Listed records Block Start
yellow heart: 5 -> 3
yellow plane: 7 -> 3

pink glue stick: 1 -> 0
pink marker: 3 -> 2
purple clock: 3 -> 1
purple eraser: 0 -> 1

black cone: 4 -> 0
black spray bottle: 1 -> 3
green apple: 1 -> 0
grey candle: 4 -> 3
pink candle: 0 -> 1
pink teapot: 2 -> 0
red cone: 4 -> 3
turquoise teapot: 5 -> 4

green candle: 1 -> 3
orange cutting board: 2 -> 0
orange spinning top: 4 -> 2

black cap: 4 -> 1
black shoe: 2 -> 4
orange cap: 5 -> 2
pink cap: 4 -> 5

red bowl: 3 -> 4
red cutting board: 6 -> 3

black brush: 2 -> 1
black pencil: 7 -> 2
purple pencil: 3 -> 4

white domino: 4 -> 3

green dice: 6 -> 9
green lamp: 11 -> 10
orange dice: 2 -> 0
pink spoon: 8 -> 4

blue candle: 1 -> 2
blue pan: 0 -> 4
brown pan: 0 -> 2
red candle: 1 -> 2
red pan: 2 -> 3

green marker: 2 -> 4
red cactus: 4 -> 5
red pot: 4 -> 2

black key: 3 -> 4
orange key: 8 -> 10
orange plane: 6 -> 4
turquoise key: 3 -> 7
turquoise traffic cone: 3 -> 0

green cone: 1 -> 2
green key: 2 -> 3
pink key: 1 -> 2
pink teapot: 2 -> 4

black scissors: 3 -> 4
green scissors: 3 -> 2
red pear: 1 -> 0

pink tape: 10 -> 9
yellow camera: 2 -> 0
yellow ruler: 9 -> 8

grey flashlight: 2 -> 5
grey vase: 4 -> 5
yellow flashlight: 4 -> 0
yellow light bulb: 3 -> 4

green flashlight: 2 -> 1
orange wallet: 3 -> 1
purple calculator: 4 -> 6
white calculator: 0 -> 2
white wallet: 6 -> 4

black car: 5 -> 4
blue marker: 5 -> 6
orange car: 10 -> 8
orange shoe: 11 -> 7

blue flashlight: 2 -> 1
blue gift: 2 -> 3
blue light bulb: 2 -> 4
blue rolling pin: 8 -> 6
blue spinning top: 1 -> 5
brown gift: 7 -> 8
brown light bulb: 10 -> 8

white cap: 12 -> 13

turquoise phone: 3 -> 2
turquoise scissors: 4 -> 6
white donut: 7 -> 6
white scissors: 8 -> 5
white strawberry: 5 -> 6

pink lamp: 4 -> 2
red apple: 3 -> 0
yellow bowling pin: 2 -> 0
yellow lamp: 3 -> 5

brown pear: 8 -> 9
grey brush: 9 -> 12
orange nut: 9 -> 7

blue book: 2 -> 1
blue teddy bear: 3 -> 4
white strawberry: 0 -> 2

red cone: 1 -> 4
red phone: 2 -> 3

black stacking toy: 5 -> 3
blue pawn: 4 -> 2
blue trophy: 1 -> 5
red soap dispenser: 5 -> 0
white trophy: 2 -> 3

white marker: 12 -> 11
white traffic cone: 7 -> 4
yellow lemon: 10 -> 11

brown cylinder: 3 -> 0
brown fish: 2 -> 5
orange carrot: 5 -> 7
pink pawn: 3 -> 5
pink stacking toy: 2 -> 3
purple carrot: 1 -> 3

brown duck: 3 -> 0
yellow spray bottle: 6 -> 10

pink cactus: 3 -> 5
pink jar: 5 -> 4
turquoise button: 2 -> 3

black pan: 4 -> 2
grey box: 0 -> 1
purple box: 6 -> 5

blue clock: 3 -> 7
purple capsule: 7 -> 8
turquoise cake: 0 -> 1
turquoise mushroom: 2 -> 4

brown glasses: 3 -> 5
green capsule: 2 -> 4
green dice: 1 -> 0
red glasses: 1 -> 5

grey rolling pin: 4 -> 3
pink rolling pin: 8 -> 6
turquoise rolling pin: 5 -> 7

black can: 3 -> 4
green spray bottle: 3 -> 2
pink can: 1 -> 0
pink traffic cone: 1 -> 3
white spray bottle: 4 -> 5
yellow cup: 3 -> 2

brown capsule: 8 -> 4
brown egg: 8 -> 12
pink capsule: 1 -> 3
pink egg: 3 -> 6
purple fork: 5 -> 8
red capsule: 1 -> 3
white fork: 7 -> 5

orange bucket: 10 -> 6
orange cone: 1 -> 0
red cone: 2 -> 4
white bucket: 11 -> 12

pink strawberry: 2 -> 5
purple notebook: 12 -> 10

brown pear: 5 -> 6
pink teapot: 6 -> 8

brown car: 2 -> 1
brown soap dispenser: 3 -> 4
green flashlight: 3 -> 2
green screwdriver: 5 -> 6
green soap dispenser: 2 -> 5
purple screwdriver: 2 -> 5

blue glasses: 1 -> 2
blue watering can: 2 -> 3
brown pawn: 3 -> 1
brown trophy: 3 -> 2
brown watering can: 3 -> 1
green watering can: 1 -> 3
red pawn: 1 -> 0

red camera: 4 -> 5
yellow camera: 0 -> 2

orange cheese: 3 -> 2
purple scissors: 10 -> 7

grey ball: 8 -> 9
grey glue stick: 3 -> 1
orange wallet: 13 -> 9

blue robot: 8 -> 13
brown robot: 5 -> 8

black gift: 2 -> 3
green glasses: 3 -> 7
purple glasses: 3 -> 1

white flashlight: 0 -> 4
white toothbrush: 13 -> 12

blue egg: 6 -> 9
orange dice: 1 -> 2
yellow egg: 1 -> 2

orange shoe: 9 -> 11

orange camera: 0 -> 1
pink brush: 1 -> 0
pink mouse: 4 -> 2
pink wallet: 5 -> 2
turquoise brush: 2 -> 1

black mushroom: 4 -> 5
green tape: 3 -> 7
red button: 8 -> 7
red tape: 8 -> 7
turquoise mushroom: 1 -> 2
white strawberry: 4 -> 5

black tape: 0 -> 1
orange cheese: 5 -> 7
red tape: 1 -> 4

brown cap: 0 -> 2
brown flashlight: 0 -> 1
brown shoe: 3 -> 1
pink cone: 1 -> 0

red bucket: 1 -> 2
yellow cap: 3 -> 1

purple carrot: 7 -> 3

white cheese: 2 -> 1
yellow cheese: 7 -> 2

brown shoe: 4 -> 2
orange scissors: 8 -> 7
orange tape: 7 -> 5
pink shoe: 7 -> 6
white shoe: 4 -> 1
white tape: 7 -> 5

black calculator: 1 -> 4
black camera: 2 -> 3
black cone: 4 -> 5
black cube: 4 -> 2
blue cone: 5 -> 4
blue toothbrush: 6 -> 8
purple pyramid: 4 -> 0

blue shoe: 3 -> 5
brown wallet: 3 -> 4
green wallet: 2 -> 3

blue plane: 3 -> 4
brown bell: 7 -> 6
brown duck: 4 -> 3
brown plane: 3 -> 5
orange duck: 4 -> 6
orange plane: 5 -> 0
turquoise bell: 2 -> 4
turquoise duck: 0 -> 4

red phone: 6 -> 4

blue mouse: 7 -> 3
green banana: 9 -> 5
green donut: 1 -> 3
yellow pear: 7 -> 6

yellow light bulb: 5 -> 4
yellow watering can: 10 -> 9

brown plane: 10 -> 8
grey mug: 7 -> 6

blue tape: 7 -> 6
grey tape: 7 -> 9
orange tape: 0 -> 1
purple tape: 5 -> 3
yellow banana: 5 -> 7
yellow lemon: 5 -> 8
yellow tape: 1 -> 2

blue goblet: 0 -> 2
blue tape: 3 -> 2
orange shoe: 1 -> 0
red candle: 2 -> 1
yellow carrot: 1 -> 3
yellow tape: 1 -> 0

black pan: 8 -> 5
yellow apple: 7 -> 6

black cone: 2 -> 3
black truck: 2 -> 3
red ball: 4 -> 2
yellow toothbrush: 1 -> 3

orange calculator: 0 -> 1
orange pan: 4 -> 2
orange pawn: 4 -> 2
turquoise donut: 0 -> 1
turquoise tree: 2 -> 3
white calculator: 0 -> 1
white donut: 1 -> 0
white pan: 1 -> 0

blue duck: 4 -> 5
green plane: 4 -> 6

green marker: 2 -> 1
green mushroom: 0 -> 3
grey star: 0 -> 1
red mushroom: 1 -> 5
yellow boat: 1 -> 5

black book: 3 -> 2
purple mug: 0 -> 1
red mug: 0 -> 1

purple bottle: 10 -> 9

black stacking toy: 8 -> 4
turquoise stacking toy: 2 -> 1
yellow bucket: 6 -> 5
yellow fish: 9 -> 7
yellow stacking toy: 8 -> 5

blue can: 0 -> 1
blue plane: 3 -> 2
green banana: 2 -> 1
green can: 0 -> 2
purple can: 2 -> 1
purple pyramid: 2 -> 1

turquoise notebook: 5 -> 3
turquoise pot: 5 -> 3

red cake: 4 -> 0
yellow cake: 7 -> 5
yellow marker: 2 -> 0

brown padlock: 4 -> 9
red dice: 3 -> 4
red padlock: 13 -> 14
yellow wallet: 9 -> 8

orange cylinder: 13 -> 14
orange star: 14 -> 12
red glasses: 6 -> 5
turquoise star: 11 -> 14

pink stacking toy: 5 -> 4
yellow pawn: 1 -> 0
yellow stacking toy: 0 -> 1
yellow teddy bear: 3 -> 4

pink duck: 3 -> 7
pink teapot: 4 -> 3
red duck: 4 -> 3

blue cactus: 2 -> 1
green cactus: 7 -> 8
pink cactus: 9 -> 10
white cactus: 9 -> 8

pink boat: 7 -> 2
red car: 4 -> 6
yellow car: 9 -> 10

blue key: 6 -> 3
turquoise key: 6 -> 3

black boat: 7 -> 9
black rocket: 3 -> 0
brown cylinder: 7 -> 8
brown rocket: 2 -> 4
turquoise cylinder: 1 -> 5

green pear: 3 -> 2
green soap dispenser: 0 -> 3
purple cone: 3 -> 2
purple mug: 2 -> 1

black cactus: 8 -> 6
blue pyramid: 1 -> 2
Listed records Block End
**Required action**.
Give a single number: the count of lines above that include the word "glasses".

**Response box**.
6